* **Exercise description**
Write every line of the material again exactly, with no pictures in the copy.

* **Data**
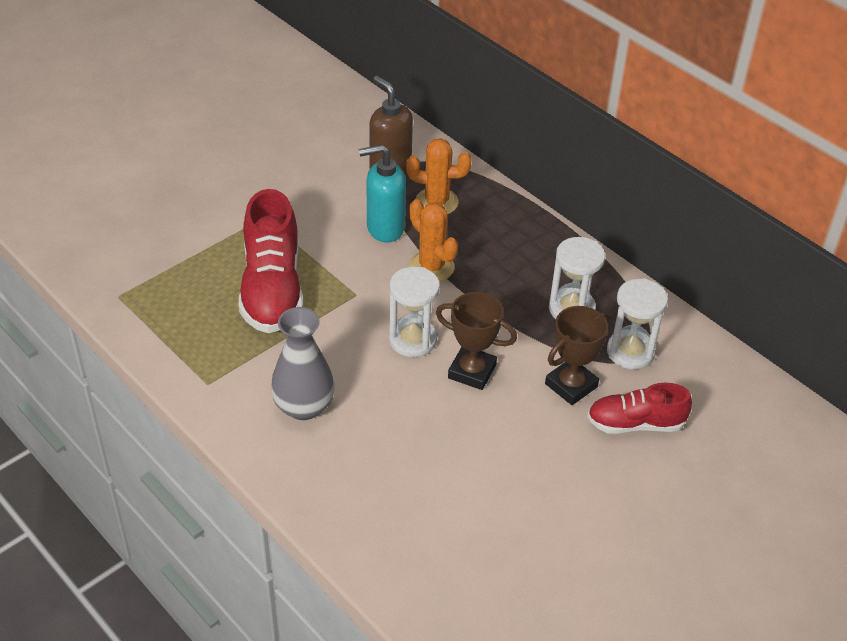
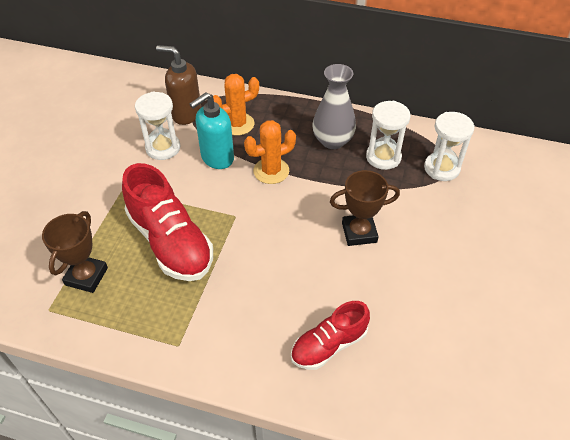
camera: 30 degrees left, 5 degrees up
(304, 406) = (266, 323): grey vase -> grey vase (332, 141)
(412, 340) = (301, 230): white hourglass -> white hourglass (163, 148)
(431, 267) = (271, 171): orange cactus -> orange cactus turned 45 degrees counterclockwise
(571, 385) = (427, 209): brown trophy -> brown trophy (86, 276)
(635, 424) = (487, 215): red shoe -> red shoe (329, 345)

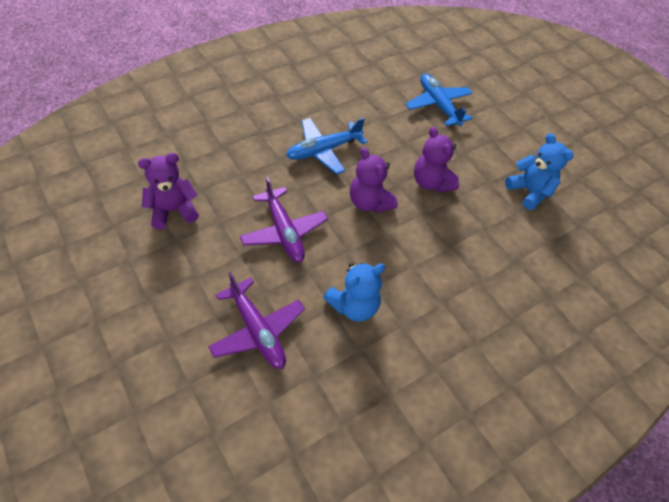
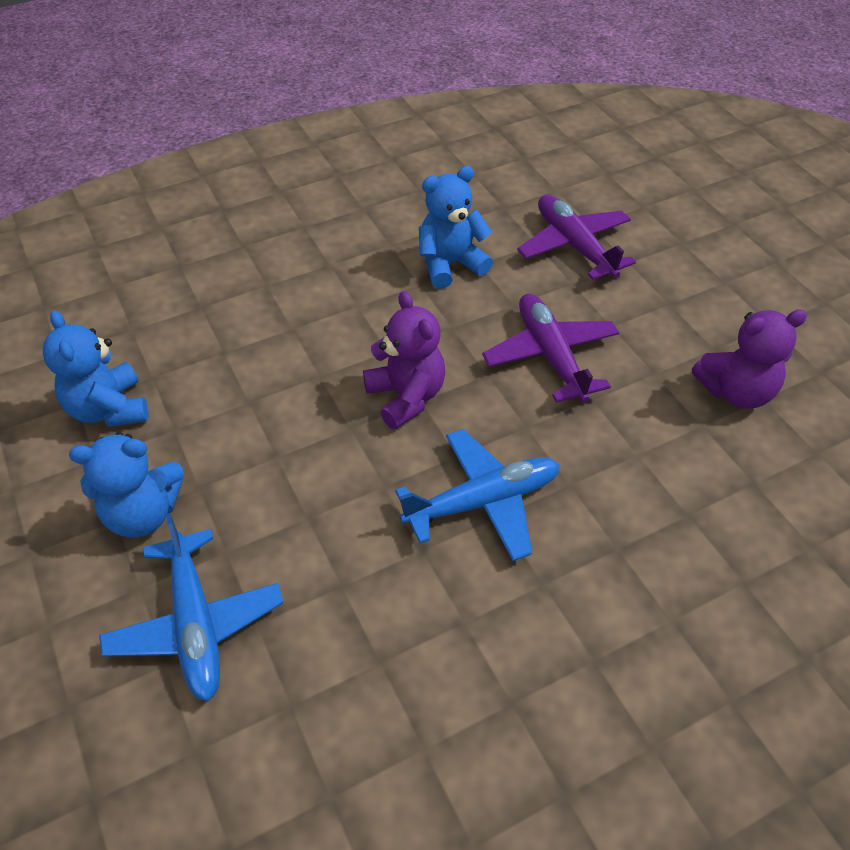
camera: 170 degrees left, 5 degrees down
(431, 182) = (284, 430): purple teddy bear -> none
(482, 143) = (143, 514): none -> blue teddy bear

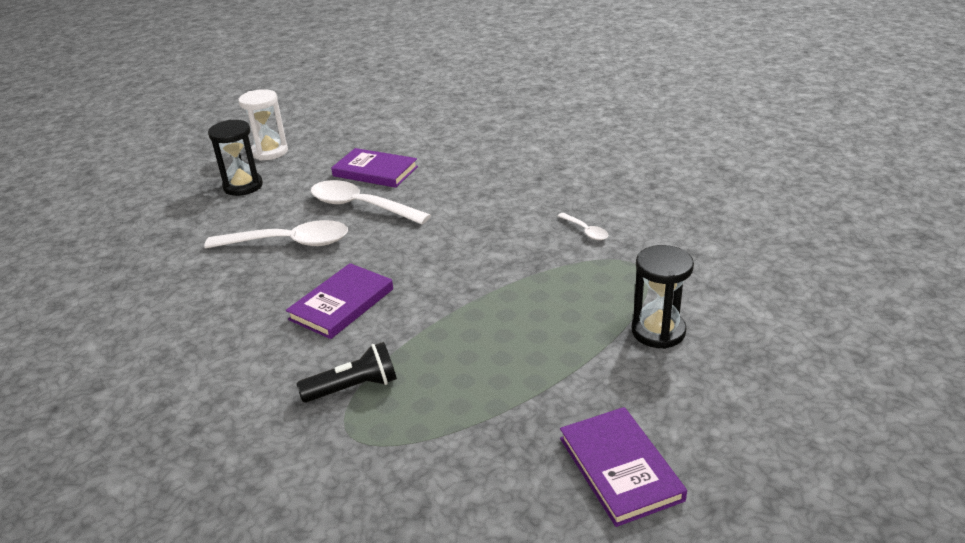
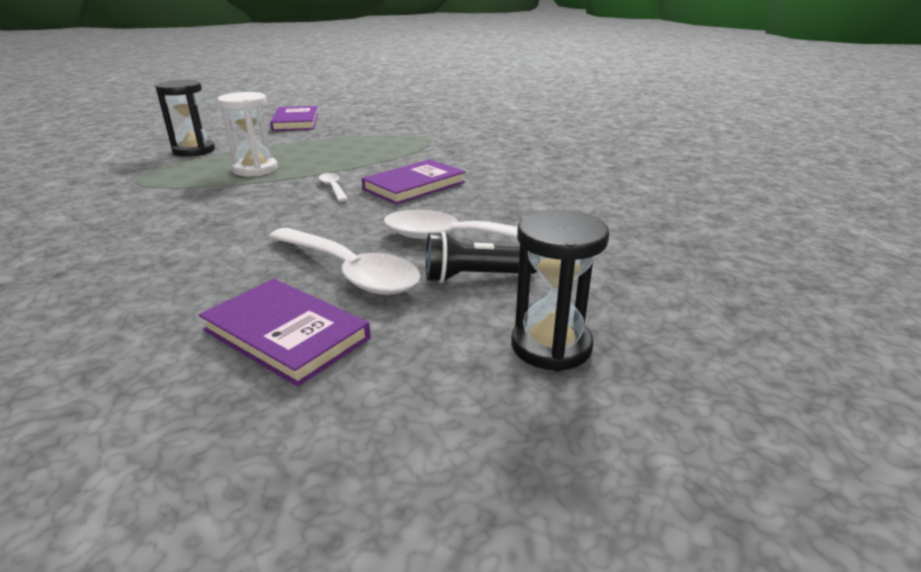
camera: 170 degrees left, 5 degrees down
(269, 152) = (507, 455): white hourglass -> white hourglass (255, 169)
(353, 387) = (420, 151): black flashlight -> black flashlight (475, 277)
(585, 231) = (126, 207): white spoon -> white spoon (333, 188)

* **Your response**
camera: 30 degrees left, 5 degrees up
(304, 406) = (266, 323): grey vase -> grey vase (332, 141)
(412, 340) = (301, 230): white hourglass -> white hourglass (163, 148)
(431, 267) = (271, 171): orange cactus -> orange cactus turned 45 degrees counterclockwise
(571, 385) = (427, 209): brown trophy -> brown trophy (86, 276)
(635, 424) = (487, 215): red shoe -> red shoe (329, 345)

camera: 170 degrees left, 5 degrees down
(431, 182) = (284, 430): purple teddy bear -> none
(482, 143) = (143, 514): none -> blue teddy bear

camera: 170 degrees left, 5 degrees down
(269, 152) = (507, 455): white hourglass -> white hourglass (255, 169)
(353, 387) = (420, 151): black flashlight -> black flashlight (475, 277)
(585, 231) = (126, 207): white spoon -> white spoon (333, 188)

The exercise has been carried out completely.